(Exercise aim)
Nothing past the line containing "purple dumbbell: 3 -> 2" belongs in the output. Copy exactly every line of the data below from the first up to and including it.

Scene change data:
┌────────
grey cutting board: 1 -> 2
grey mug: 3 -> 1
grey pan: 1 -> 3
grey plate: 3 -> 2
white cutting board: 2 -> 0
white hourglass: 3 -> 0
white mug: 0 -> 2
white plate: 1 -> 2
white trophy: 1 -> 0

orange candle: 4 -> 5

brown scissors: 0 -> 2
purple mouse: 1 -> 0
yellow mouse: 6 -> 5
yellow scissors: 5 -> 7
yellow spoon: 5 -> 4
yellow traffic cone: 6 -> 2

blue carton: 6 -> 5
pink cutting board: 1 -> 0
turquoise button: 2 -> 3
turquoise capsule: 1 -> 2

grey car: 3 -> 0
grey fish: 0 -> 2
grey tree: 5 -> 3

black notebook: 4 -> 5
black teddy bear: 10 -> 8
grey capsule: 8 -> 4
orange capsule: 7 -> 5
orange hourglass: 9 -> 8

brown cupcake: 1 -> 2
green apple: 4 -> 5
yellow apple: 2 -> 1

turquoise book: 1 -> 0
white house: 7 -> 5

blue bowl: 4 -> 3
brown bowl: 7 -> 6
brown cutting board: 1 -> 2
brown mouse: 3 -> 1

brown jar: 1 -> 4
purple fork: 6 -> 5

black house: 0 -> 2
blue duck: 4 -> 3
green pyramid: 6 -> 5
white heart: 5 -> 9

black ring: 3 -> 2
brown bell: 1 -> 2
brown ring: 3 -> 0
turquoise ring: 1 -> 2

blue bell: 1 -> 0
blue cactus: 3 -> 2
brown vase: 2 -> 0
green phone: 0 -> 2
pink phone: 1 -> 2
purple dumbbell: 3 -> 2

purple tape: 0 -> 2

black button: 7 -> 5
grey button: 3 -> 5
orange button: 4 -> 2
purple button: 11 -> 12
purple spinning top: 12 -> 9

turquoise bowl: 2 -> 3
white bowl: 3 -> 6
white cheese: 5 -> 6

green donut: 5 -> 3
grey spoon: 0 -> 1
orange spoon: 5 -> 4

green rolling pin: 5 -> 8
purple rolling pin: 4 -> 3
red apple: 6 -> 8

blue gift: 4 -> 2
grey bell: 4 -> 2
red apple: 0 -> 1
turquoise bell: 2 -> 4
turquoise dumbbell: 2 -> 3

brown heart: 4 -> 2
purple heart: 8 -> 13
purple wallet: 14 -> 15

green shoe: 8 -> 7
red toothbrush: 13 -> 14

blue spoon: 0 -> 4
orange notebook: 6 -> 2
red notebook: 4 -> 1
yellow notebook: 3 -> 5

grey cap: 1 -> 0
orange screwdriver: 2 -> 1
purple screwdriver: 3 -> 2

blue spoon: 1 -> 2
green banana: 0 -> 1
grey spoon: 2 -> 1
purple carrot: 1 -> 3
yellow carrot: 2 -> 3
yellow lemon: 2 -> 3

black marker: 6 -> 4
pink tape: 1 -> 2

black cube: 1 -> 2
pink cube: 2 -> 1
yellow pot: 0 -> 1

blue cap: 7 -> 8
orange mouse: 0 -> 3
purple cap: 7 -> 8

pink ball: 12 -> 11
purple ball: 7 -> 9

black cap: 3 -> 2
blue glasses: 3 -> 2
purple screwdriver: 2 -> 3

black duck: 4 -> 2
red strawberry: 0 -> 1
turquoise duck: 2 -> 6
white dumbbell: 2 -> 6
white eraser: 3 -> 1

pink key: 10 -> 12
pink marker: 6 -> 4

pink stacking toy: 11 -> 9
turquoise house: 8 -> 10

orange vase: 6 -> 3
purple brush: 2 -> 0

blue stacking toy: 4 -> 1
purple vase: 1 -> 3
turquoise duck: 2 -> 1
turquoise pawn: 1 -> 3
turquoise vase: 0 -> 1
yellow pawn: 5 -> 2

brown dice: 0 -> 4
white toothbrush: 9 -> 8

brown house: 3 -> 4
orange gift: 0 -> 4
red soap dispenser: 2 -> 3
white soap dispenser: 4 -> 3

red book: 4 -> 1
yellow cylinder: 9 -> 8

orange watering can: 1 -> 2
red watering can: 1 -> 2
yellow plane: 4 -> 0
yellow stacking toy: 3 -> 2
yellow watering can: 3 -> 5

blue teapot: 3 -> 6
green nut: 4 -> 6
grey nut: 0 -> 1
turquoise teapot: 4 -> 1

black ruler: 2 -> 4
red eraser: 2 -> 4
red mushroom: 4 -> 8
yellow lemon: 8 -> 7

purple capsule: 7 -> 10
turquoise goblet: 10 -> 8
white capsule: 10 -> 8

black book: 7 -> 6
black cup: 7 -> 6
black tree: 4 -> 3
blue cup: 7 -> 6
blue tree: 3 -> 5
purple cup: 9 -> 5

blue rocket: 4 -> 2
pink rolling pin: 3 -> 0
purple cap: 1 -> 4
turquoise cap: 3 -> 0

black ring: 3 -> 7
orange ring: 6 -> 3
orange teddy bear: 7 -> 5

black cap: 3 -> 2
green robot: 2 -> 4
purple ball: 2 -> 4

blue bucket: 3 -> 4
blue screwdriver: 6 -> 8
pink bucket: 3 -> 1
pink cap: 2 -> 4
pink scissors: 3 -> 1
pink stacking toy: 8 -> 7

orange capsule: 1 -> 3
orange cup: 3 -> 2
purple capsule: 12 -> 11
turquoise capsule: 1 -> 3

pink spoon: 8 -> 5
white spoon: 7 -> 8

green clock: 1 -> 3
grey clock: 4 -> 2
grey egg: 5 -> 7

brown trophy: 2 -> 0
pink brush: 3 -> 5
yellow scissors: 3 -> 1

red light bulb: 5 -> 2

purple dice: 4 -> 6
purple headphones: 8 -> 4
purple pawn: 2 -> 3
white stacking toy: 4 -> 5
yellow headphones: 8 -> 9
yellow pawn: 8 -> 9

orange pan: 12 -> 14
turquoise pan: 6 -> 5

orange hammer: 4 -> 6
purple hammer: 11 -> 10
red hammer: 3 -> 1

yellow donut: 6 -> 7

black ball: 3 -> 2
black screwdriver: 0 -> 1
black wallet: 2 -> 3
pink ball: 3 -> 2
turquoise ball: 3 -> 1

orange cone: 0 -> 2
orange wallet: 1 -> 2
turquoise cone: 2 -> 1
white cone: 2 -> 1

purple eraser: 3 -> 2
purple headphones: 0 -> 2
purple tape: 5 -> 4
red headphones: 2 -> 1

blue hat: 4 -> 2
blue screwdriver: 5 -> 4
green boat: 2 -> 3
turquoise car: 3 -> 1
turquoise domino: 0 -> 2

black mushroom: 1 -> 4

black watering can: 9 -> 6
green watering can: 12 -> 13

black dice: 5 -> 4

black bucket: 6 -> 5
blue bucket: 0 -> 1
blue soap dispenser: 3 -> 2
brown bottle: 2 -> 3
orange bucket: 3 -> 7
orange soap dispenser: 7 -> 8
└────────
(Output of the task)
grey cutting board: 1 -> 2
grey mug: 3 -> 1
grey pan: 1 -> 3
grey plate: 3 -> 2
white cutting board: 2 -> 0
white hourglass: 3 -> 0
white mug: 0 -> 2
white plate: 1 -> 2
white trophy: 1 -> 0

orange candle: 4 -> 5

brown scissors: 0 -> 2
purple mouse: 1 -> 0
yellow mouse: 6 -> 5
yellow scissors: 5 -> 7
yellow spoon: 5 -> 4
yellow traffic cone: 6 -> 2

blue carton: 6 -> 5
pink cutting board: 1 -> 0
turquoise button: 2 -> 3
turquoise capsule: 1 -> 2

grey car: 3 -> 0
grey fish: 0 -> 2
grey tree: 5 -> 3

black notebook: 4 -> 5
black teddy bear: 10 -> 8
grey capsule: 8 -> 4
orange capsule: 7 -> 5
orange hourglass: 9 -> 8

brown cupcake: 1 -> 2
green apple: 4 -> 5
yellow apple: 2 -> 1

turquoise book: 1 -> 0
white house: 7 -> 5

blue bowl: 4 -> 3
brown bowl: 7 -> 6
brown cutting board: 1 -> 2
brown mouse: 3 -> 1

brown jar: 1 -> 4
purple fork: 6 -> 5

black house: 0 -> 2
blue duck: 4 -> 3
green pyramid: 6 -> 5
white heart: 5 -> 9

black ring: 3 -> 2
brown bell: 1 -> 2
brown ring: 3 -> 0
turquoise ring: 1 -> 2

blue bell: 1 -> 0
blue cactus: 3 -> 2
brown vase: 2 -> 0
green phone: 0 -> 2
pink phone: 1 -> 2
purple dumbbell: 3 -> 2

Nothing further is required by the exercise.